Reproduce, word for word, the part of the entries below that opens with the line containing "blue trapezoid: moved" and closes with the line containing "green star: rotated 24 degrees clockwise". Include both of those lines.

- _Dataset rows_:
┄┄┄┄┄┄┄┄┄┄┄┄┄┄┄┄┄┄┄┄

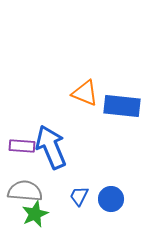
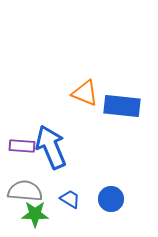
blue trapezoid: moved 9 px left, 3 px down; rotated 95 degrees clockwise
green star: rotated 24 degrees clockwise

┄┄┄┄┄┄┄┄┄┄┄┄┄┄┄┄┄┄┄┄

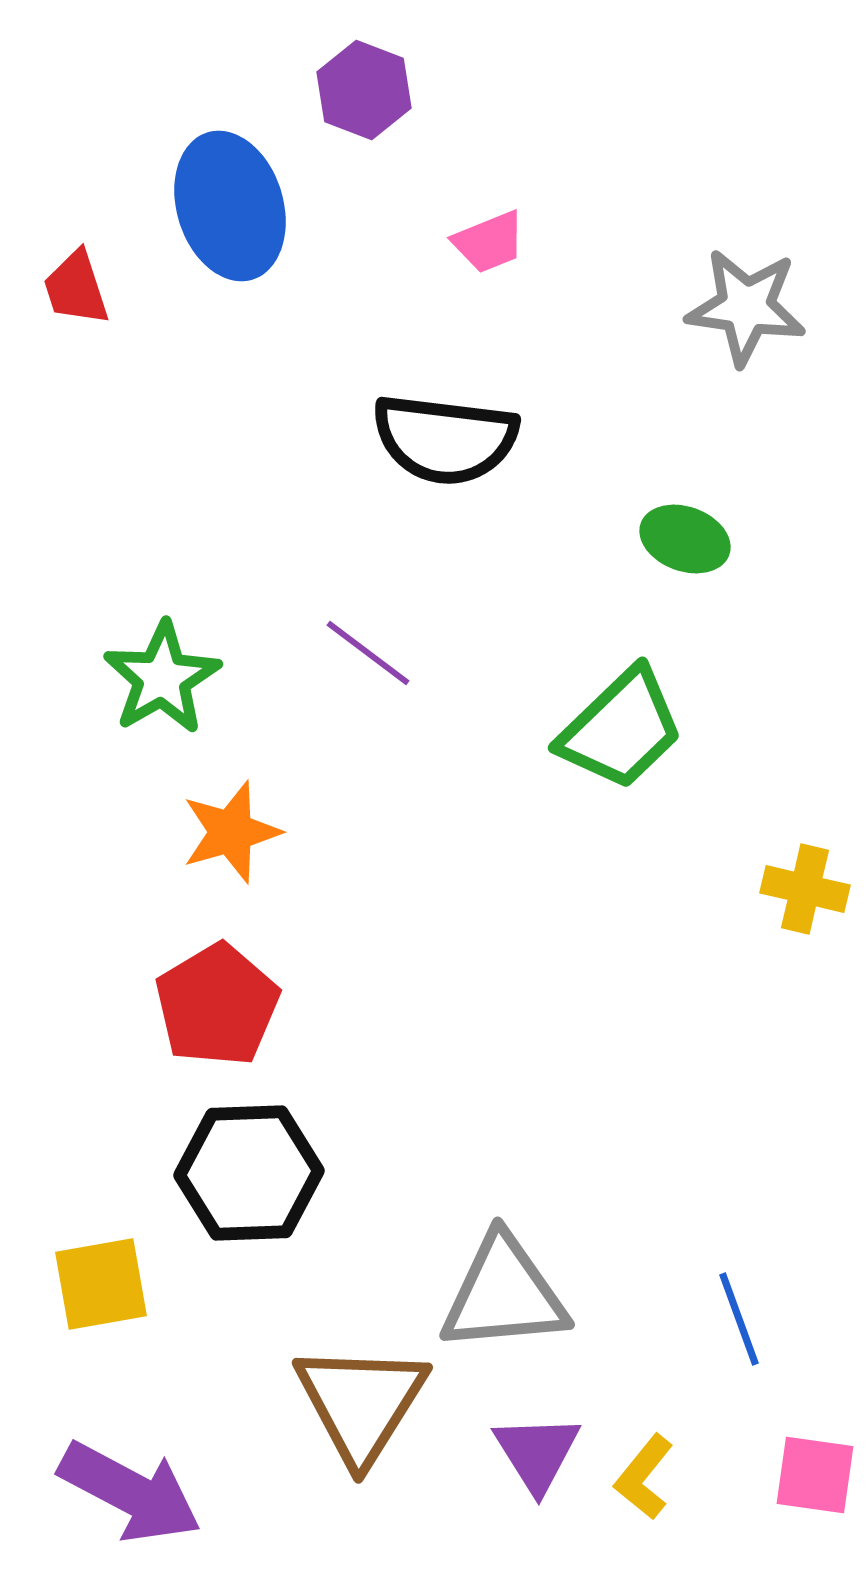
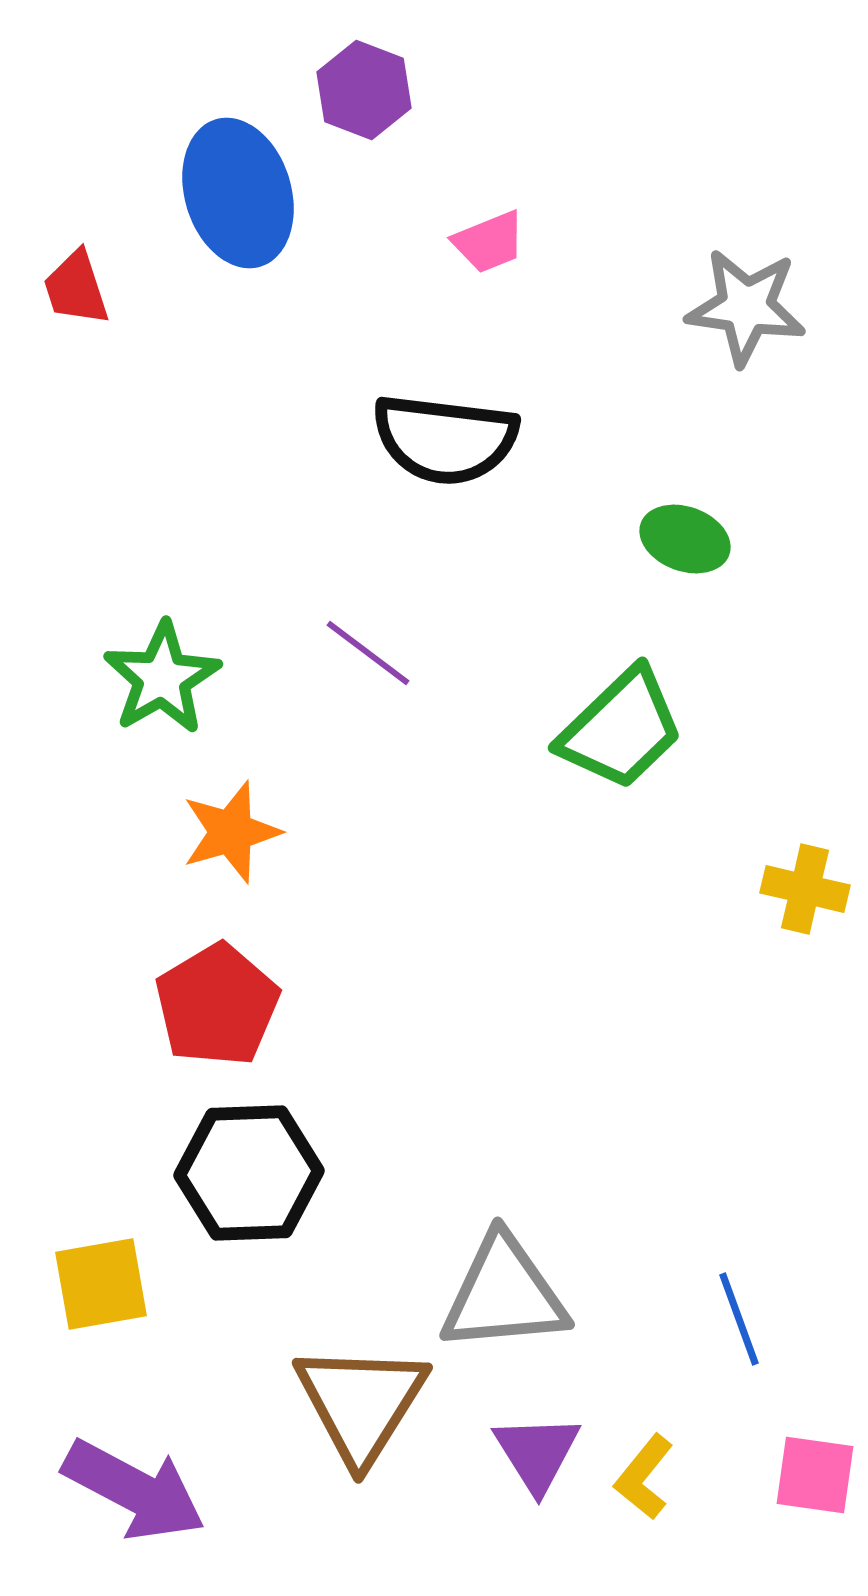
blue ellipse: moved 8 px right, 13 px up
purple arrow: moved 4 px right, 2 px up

┄┄┄┄┄┄┄┄┄┄┄┄┄┄┄┄┄┄┄┄

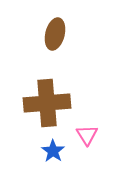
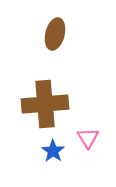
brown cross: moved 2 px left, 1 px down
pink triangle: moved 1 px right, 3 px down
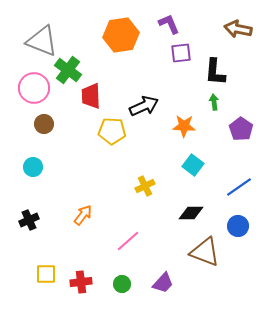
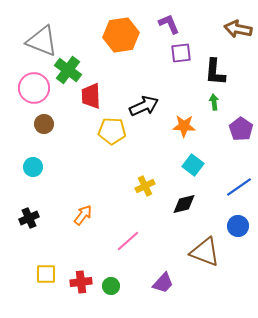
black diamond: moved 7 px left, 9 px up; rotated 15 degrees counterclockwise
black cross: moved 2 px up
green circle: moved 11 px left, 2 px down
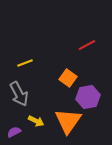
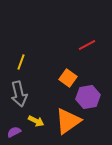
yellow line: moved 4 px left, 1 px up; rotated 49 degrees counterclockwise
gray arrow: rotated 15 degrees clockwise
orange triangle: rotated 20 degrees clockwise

┄┄┄┄┄┄┄┄┄┄┄┄┄┄┄┄┄┄┄┄

- _Solution to this exercise_:
blue trapezoid: moved 9 px left, 3 px down; rotated 95 degrees clockwise
green star: rotated 24 degrees clockwise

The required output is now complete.